Image sets with object changes:
──────────

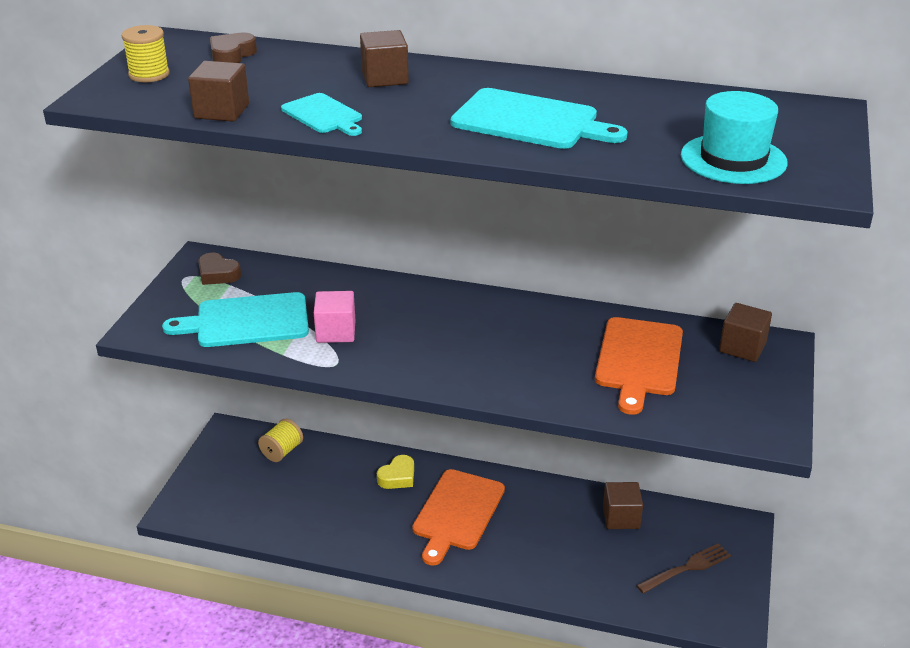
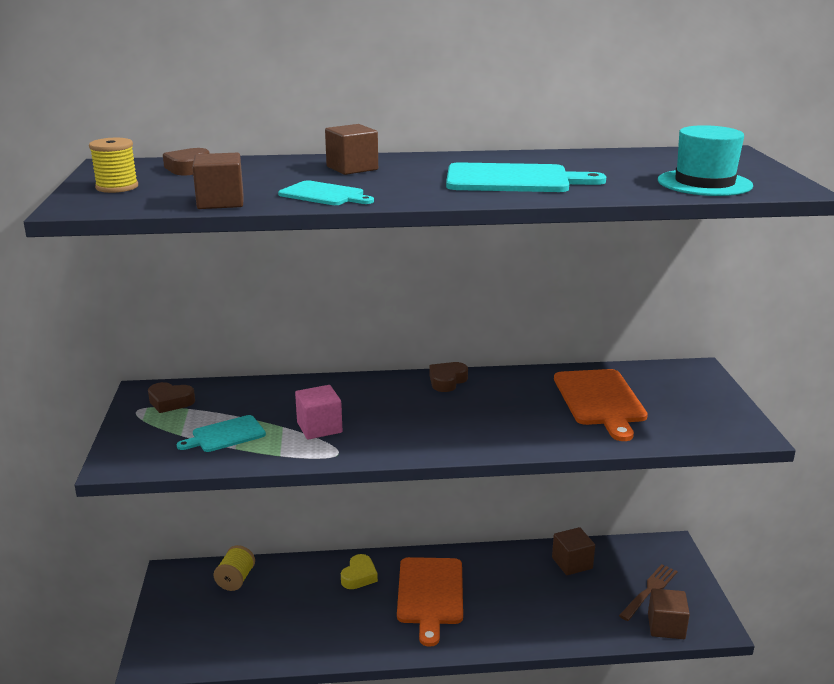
camera: 20 degrees left, 10 degrees down
(247, 321) = (225, 435): turquoise cutting board -> turquoise cutting board, size x0.59
(493, 304) = (447, 381): none -> brown heart
(742, 347) = (672, 376): brown cube -> brown cube (666, 626)

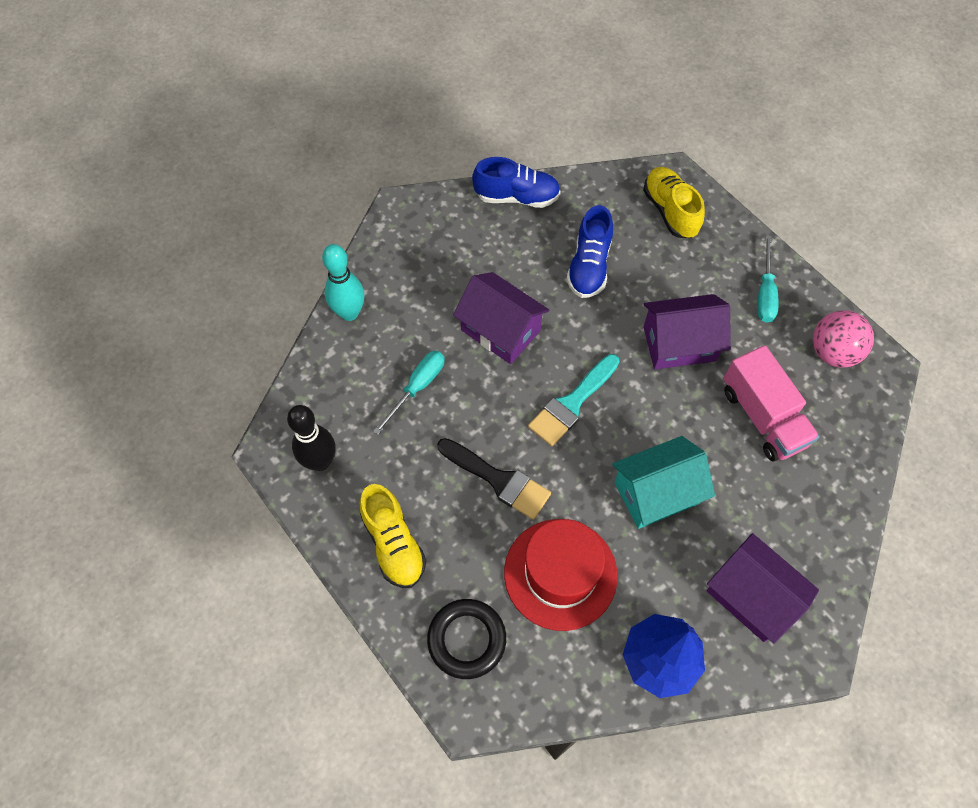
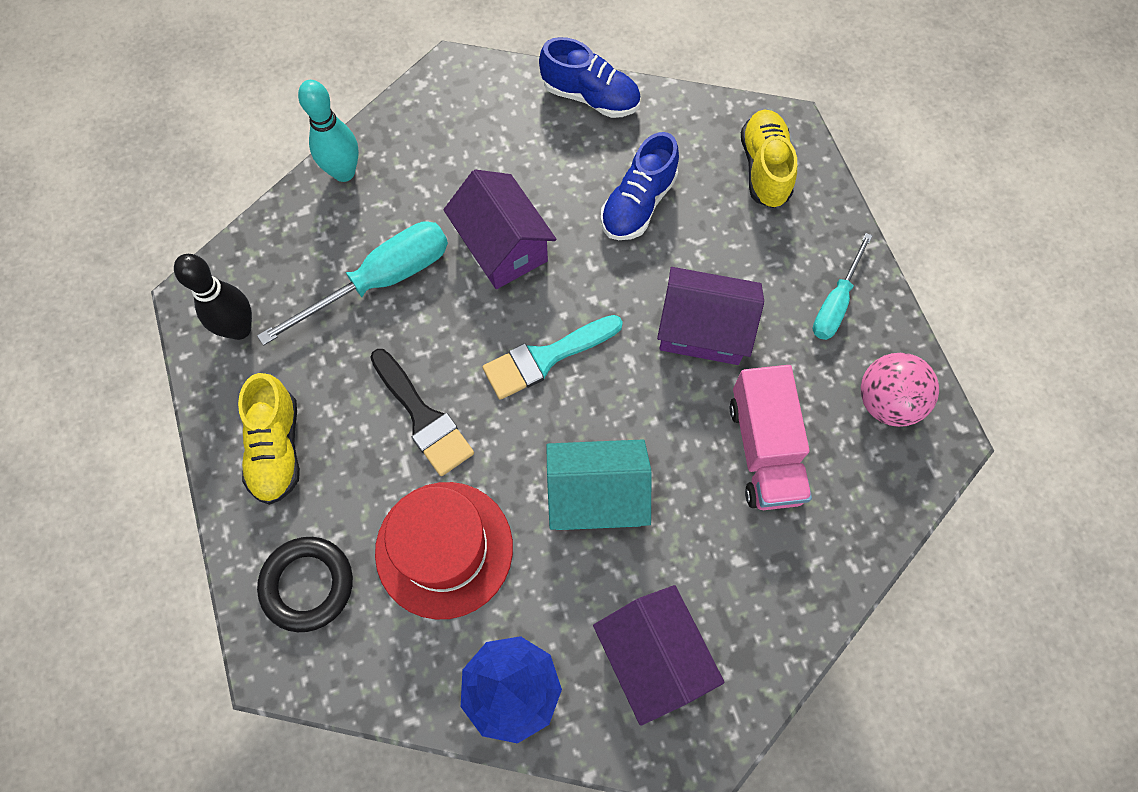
camera: 20 degrees right, 5 degrees up
(417, 387) = (380, 281): turquoise screwdriver -> turquoise screwdriver, size x1.62

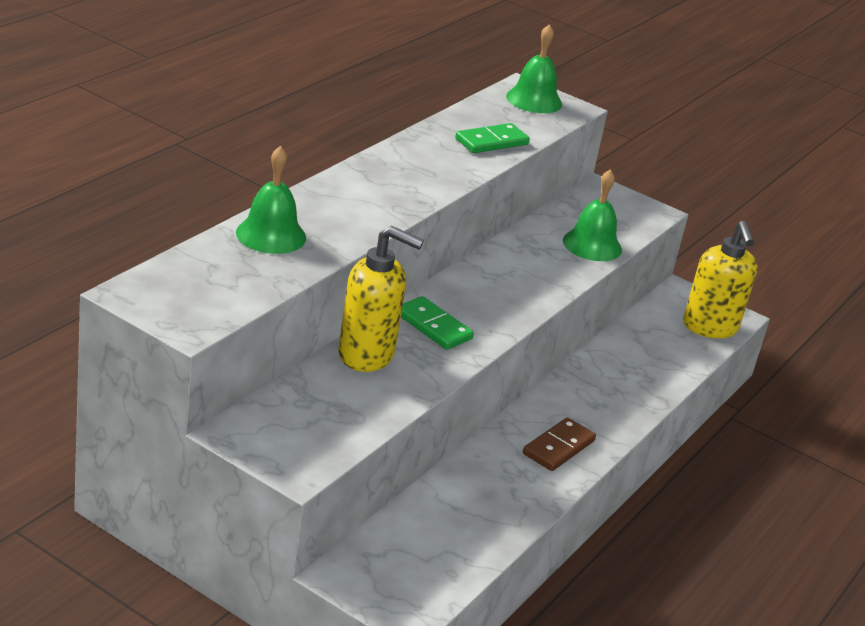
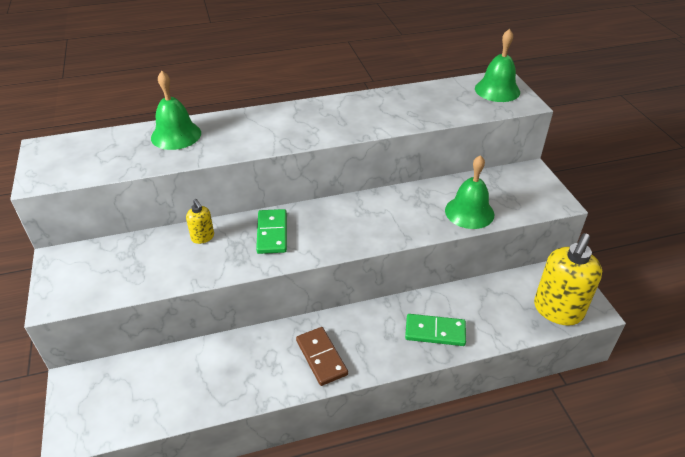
camera: 45 degrees right, 10 degrees up
(367, 355) = (203, 237): yellow soap dispenser -> yellow soap dispenser, size x0.47
(491, 142) = (420, 112): green domino -> green domino (435, 332)
(558, 447) = (321, 357): brown domino -> brown domino turned 75 degrees clockwise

──────────

### TO DO
Copy the lines above exactly, beginning at the line containing "camera: 45 degrees right, 10 degrees up" and stopping at the last line.

### RESULT OF THE TASK
camera: 45 degrees right, 10 degrees up
(367, 355) = (203, 237): yellow soap dispenser -> yellow soap dispenser, size x0.47
(491, 142) = (420, 112): green domino -> green domino (435, 332)
(558, 447) = (321, 357): brown domino -> brown domino turned 75 degrees clockwise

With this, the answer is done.